## What the task asks
For this exercise, transcribe all the entries exactly as given and omit the images.

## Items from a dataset
▬▬▬

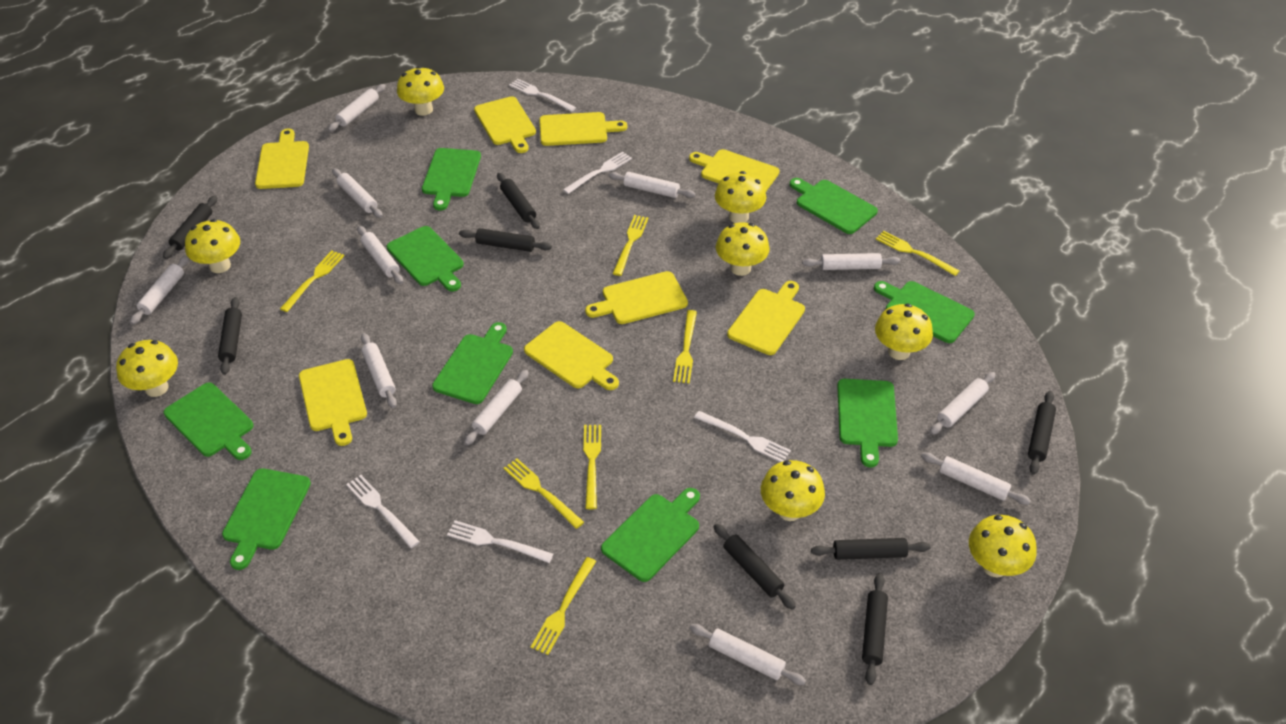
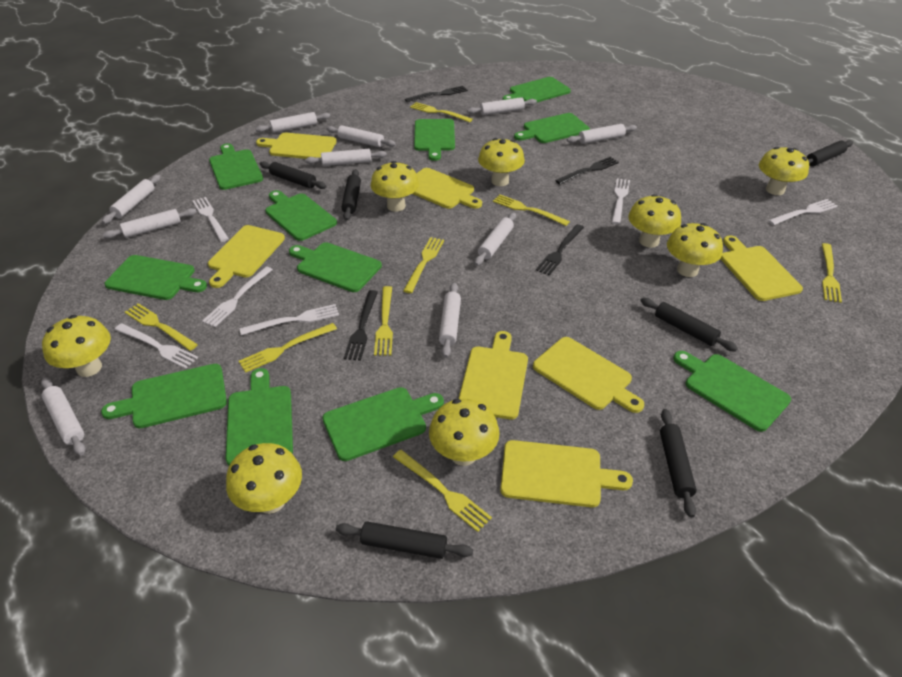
black fork: 0 -> 4
black rolling pin: 8 -> 6
green cutting board: 9 -> 11
white fork: 5 -> 6
white rolling pin: 11 -> 10
yellow cutting board: 8 -> 7
yellow fork: 7 -> 8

▬▬▬

## Exercise output
black fork: 0 -> 4
black rolling pin: 8 -> 6
green cutting board: 9 -> 11
white fork: 5 -> 6
white rolling pin: 11 -> 10
yellow cutting board: 8 -> 7
yellow fork: 7 -> 8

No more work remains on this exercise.